[Image comparison data]

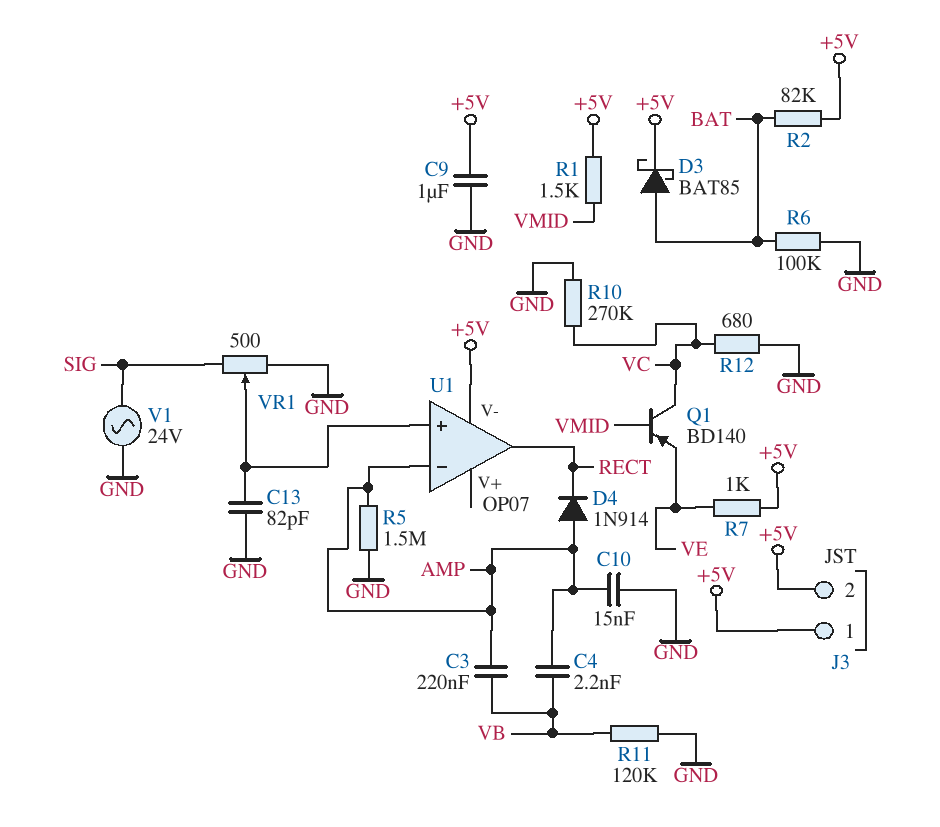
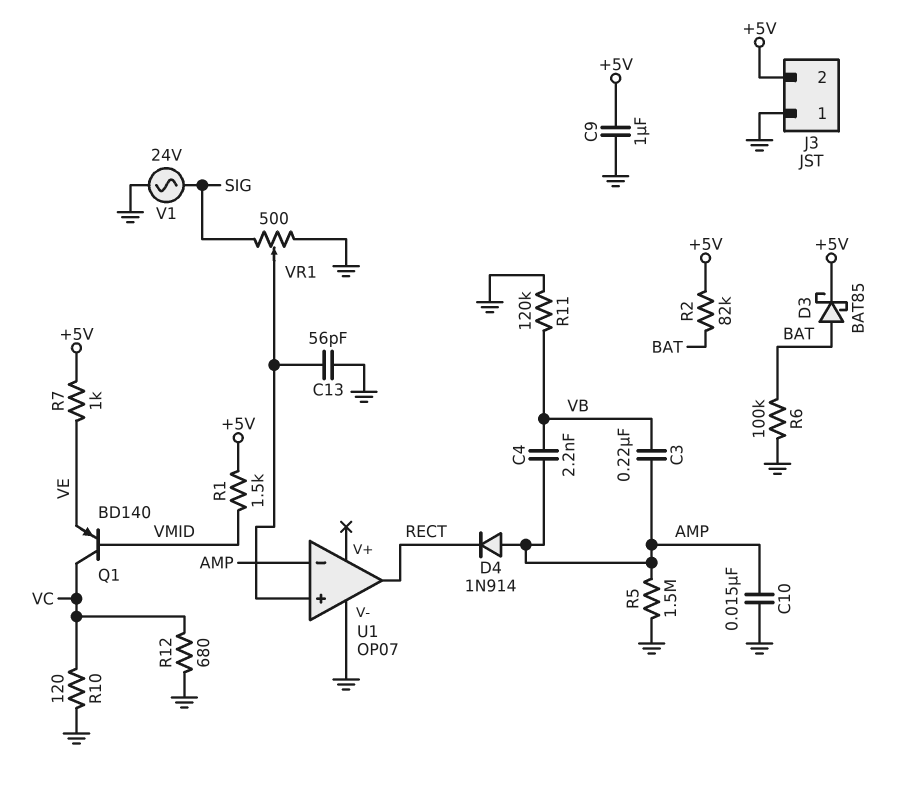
C13: 82pF (GND, U1/in+) -> 56pF (GND, U1/in+)
J3 pin 1: +5V -> GND
R10: 270k (GND, VC) -> 120 (GND, VC)
U1 pin V-: +5V -> GND

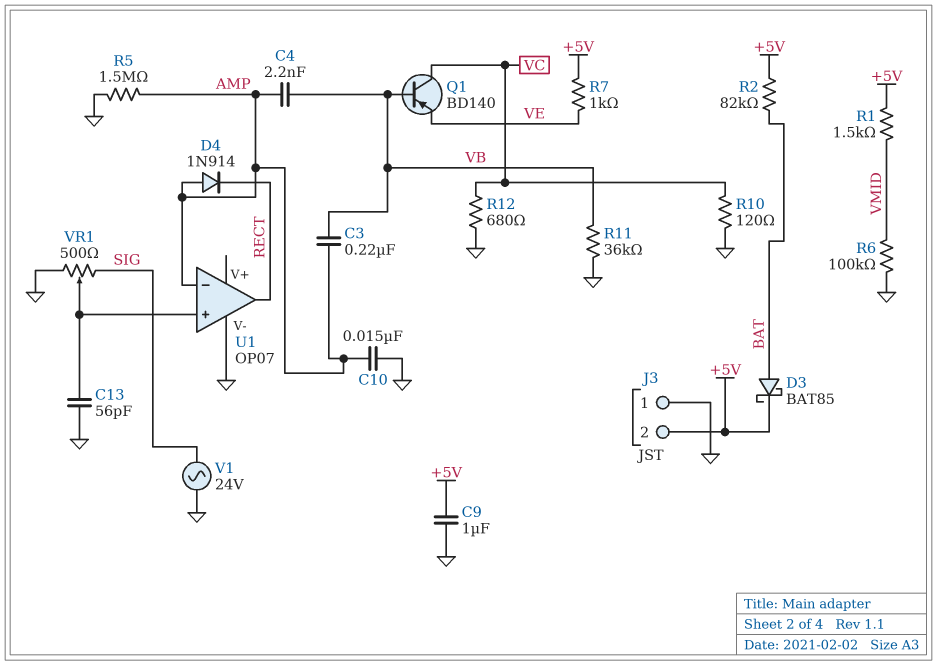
Q1: PNP BD140 (B VMID, C VC, E VE) -> PNP BD140 (B VB, C VC, E VE)
R6: 100k (BAT, GND) -> 100k (GND, VMID)
R11: 120k (GND, VB) -> 36k (GND, VB)

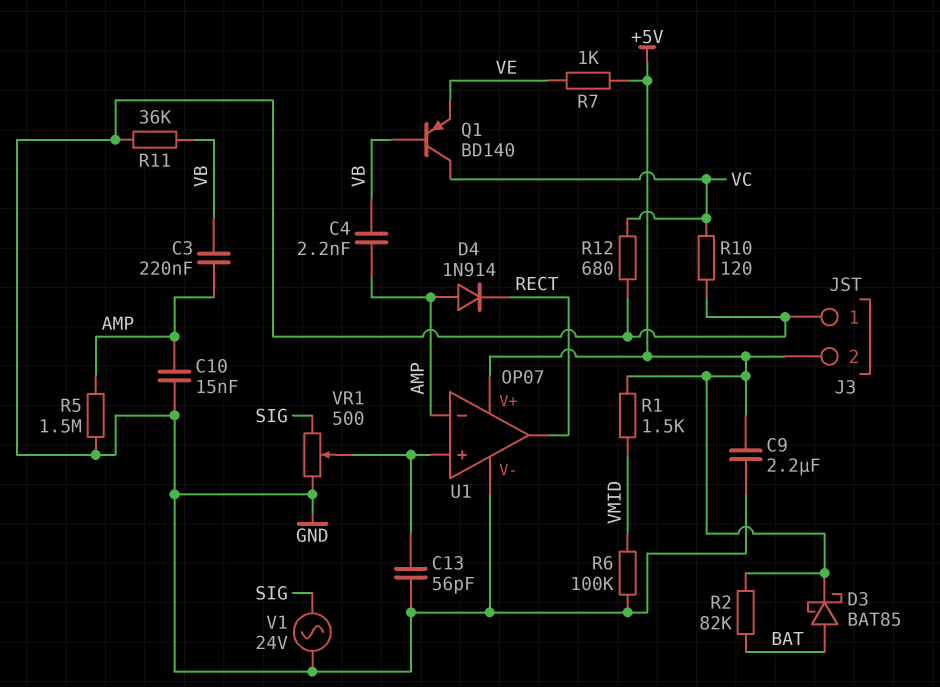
C9: 1uF (+5V, GND) -> 2.2uF (+5V, GND)
U1 pin V+: none -> +5V

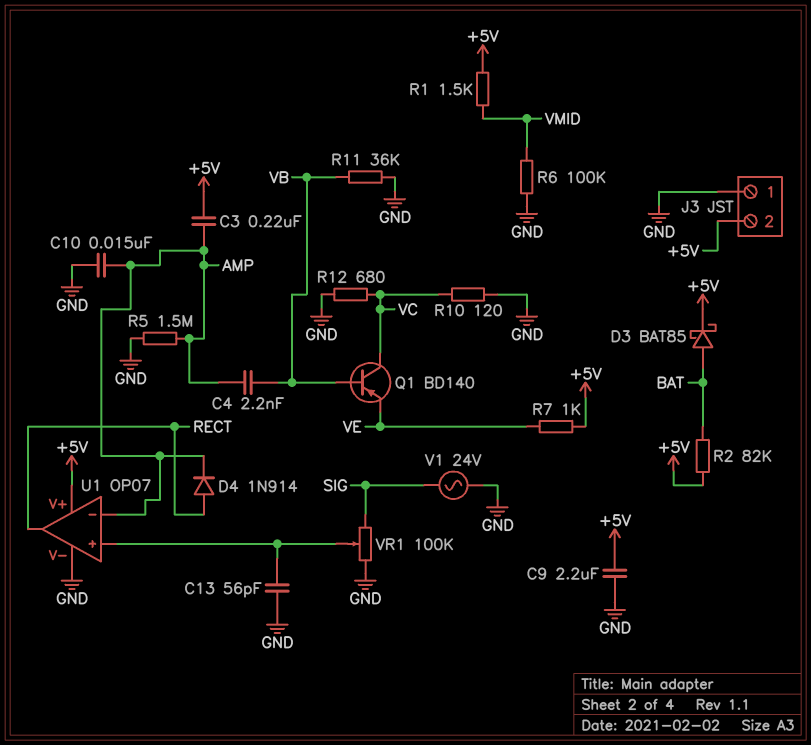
C3: 220nF (AMP, VB) -> 220nF (+5V, AMP)
D4: diode 1N914 (A AMP, K RECT) -> diode 1N914 (A RECT, K AMP)
VR1: 500 (GND, SIG, wiper U1/in+) -> 100k (GND, SIG, wiper U1/in+)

• What the exercise asks: Give the entries above again, exactly as written and free of images.

• Solution for this problem:
C13: 82pF (GND, U1/in+) -> 56pF (GND, U1/in+)
J3 pin 1: +5V -> GND
R10: 270k (GND, VC) -> 120 (GND, VC)
U1 pin V-: +5V -> GND

Q1: PNP BD140 (B VMID, C VC, E VE) -> PNP BD140 (B VB, C VC, E VE)
R6: 100k (BAT, GND) -> 100k (GND, VMID)
R11: 120k (GND, VB) -> 36k (GND, VB)

C9: 1uF (+5V, GND) -> 2.2uF (+5V, GND)
U1 pin V+: none -> +5V

C3: 220nF (AMP, VB) -> 220nF (+5V, AMP)
D4: diode 1N914 (A AMP, K RECT) -> diode 1N914 (A RECT, K AMP)
VR1: 500 (GND, SIG, wiper U1/in+) -> 100k (GND, SIG, wiper U1/in+)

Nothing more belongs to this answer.